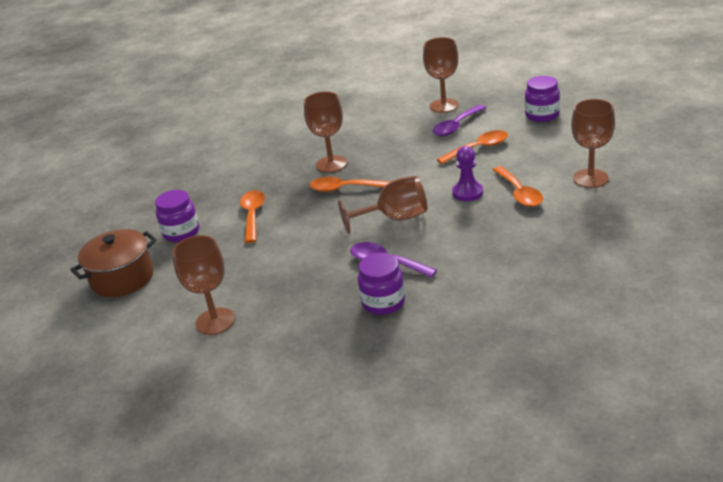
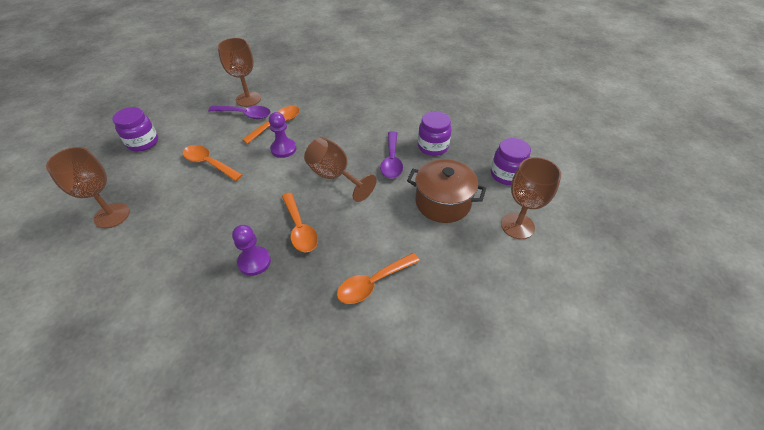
camera: 125 degrees left, 15 degrees up
brown pot [70,229,157,297] -> brown pot moved to [407,159,486,223]
purple jar [155,190,200,242] -> purple jar moved to [491,138,531,185]
brown goblet [304,91,347,173] -> purple pawn [232,225,271,276]
purple spoon [433,105,486,136] -> purple spoon moved to [208,106,271,119]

++++++

The task
Please work out how many lines in the records hold the string "purple", and give only the number.

Answer to this exercise
3